• **What needs to be done**: Below are the entries. Set down exactly the line containing "R1: 1.5k (MIC, SUM) -> 1.5k (MIC, VX)" and each line after it.

• **Data excerpts**:
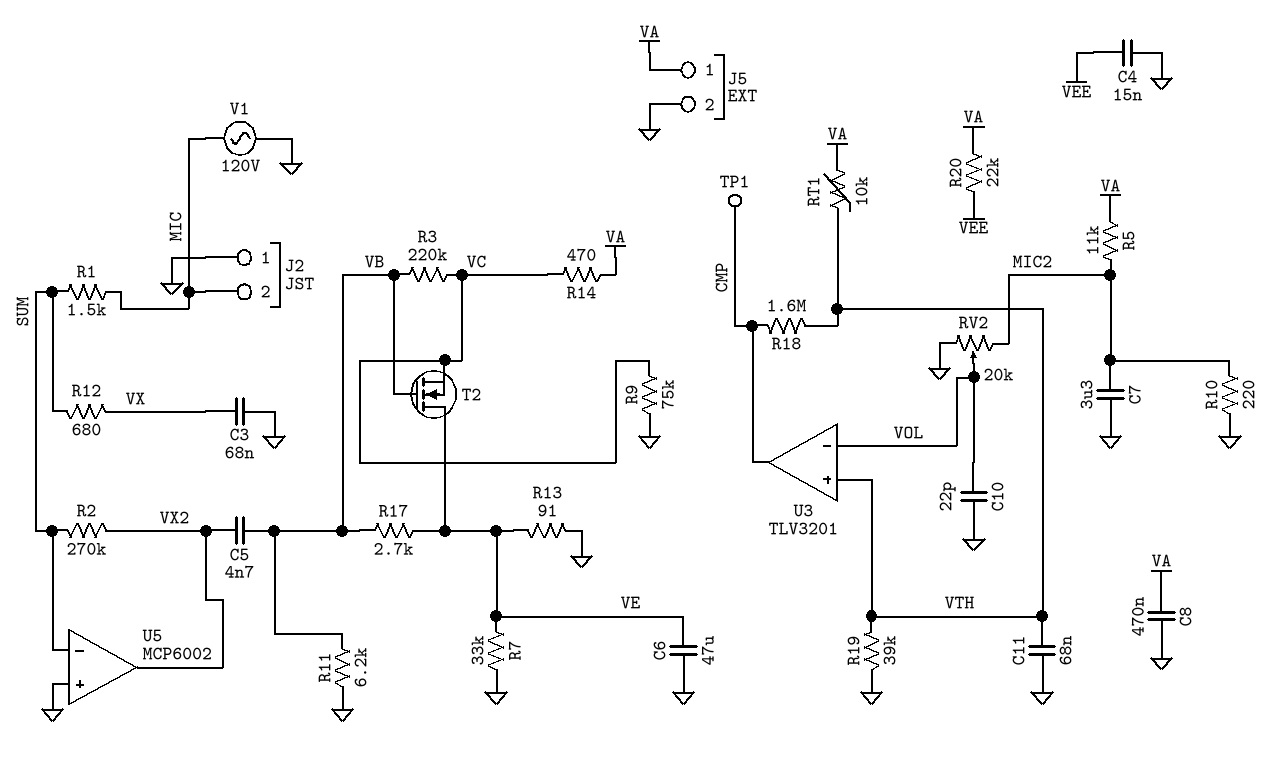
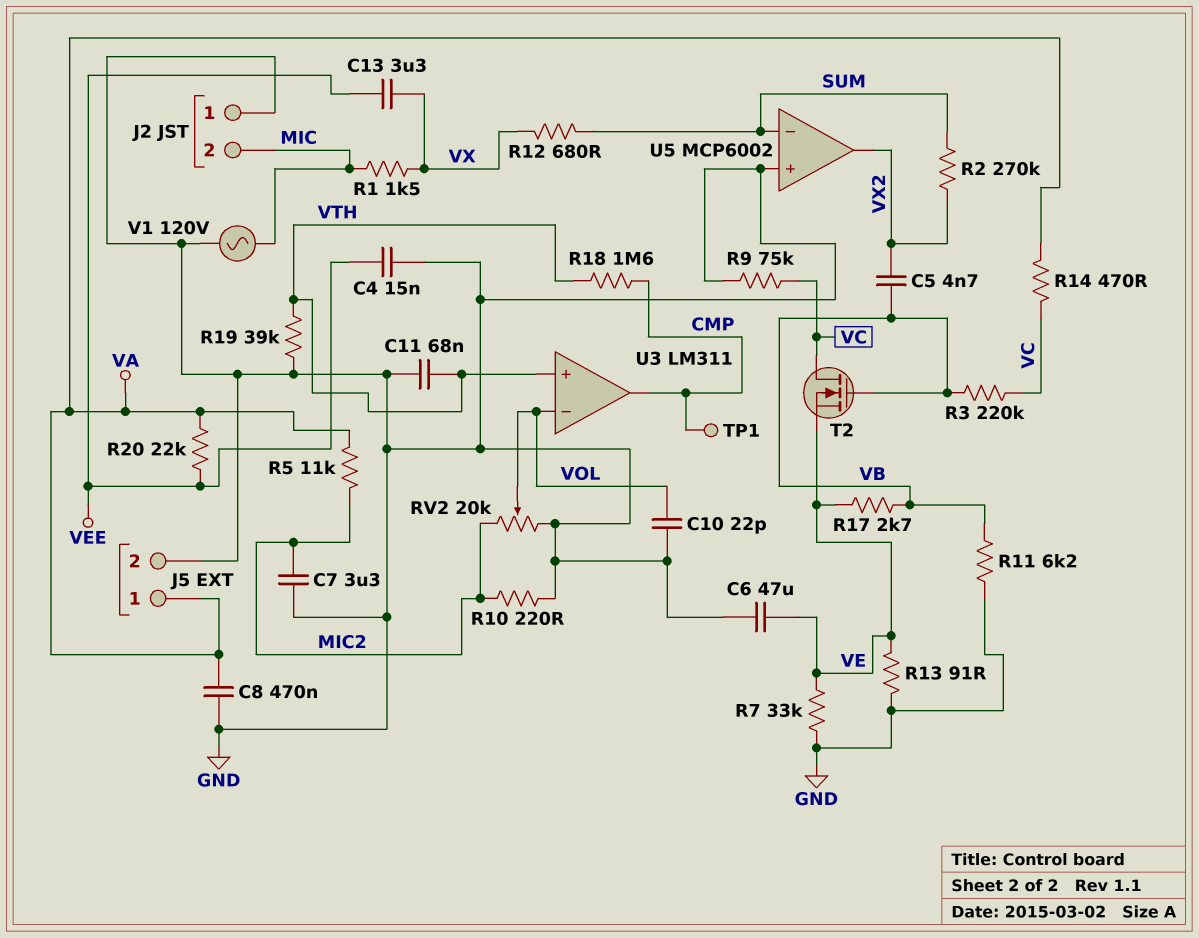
C3: 68nF (GND, VX) -> none
C13: none -> 3.3uF (VEE, VX)
R1: 1.5k (MIC, SUM) -> 1.5k (MIC, VX)
RT1: 10k (VA, VTH) -> none
T2: NMOS (G VB, D VE, S VC) -> NMOS (G VB, D VC, S VE)
U3: TLV3201 -> LM311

• **Answer**:
R1: 1.5k (MIC, SUM) -> 1.5k (MIC, VX)
RT1: 10k (VA, VTH) -> none
T2: NMOS (G VB, D VE, S VC) -> NMOS (G VB, D VC, S VE)
U3: TLV3201 -> LM311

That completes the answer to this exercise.